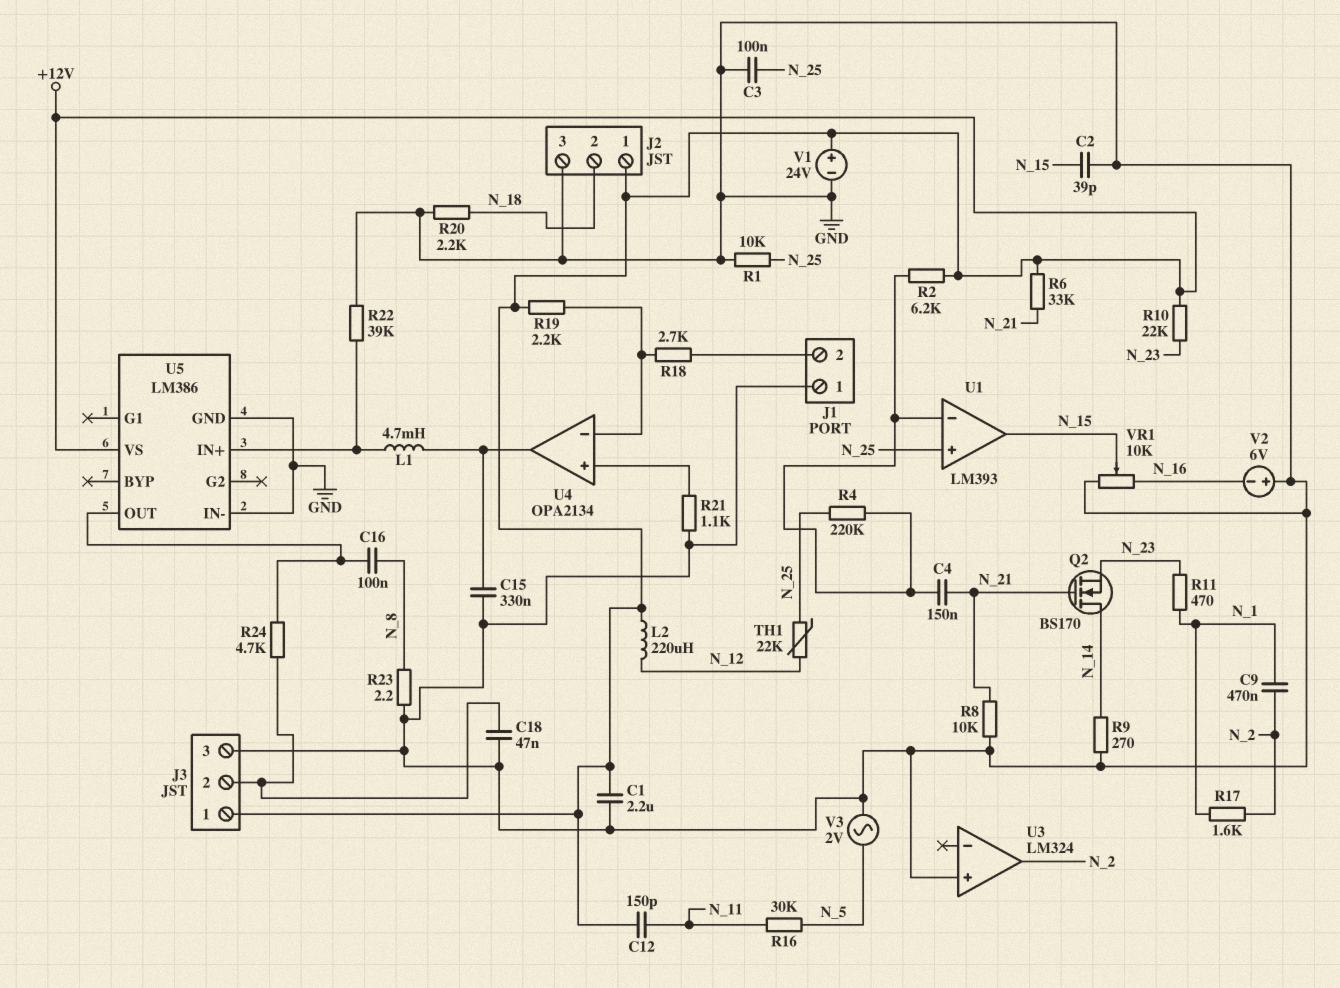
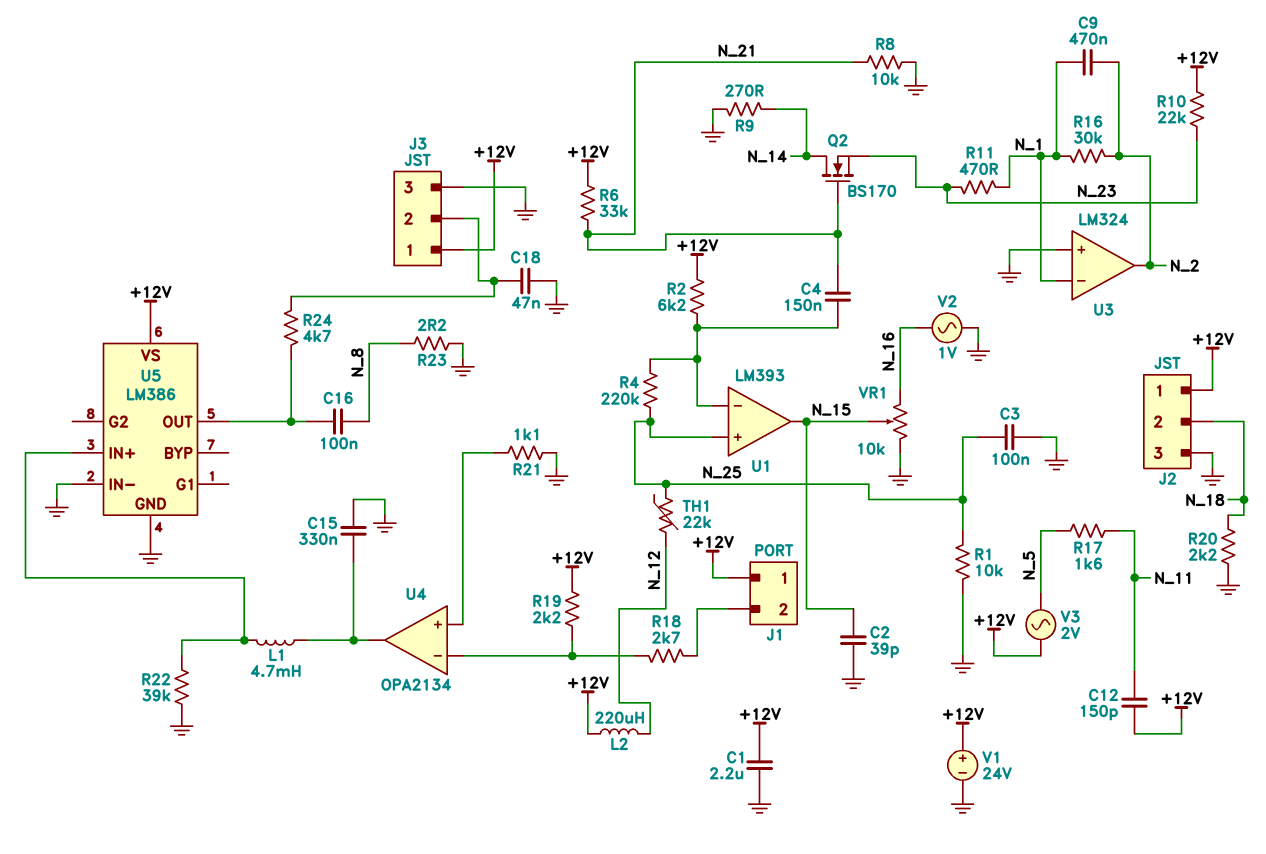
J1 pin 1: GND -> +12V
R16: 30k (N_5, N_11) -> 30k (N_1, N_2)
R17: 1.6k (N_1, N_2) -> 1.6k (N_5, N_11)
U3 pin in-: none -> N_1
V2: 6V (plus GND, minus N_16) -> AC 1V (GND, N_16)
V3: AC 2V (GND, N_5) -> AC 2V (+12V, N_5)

◆ ◆ ◆ ◆

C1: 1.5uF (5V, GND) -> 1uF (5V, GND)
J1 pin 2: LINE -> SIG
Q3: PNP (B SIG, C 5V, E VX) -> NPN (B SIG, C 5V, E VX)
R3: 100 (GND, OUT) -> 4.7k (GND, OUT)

◆ ◆ ◆ ◆

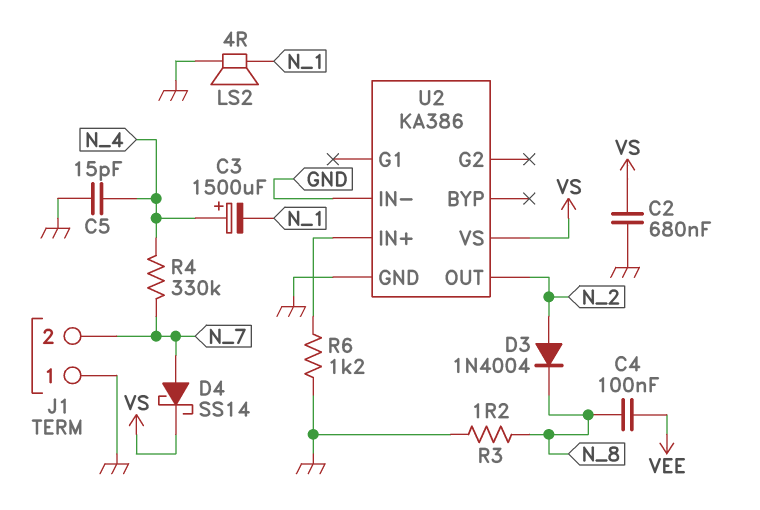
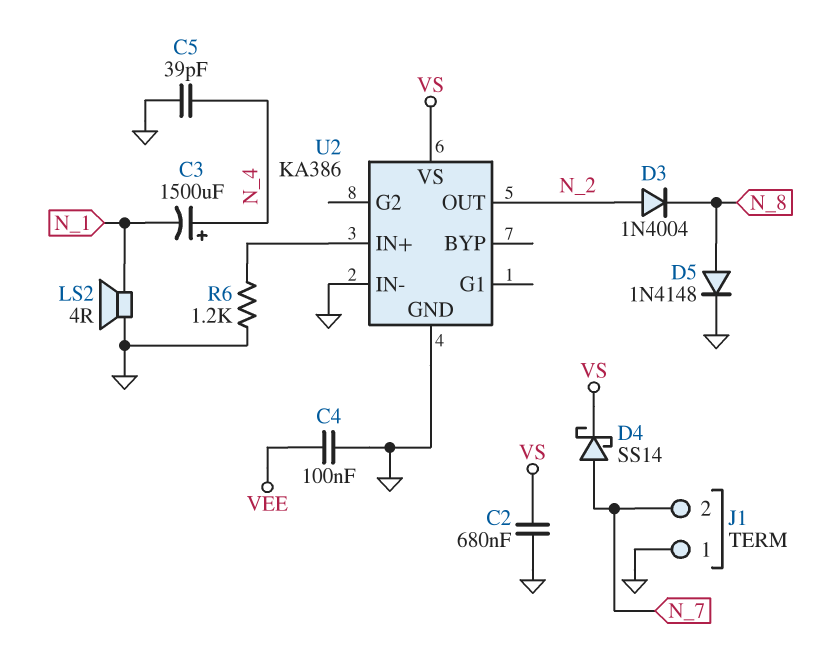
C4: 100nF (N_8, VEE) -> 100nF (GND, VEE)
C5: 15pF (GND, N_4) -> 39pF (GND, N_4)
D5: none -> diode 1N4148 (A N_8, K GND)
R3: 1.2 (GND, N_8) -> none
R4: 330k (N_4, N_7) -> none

◆ ◆ ◆ ◆

Would you please repeat exactly the lines above, starting at the line with "V2: 6V (plus" and stopping at the line with "V3: AC 2V (GND, N_5) -> AC 2V (+12V, N_5)", both included?

V2: 6V (plus GND, minus N_16) -> AC 1V (GND, N_16)
V3: AC 2V (GND, N_5) -> AC 2V (+12V, N_5)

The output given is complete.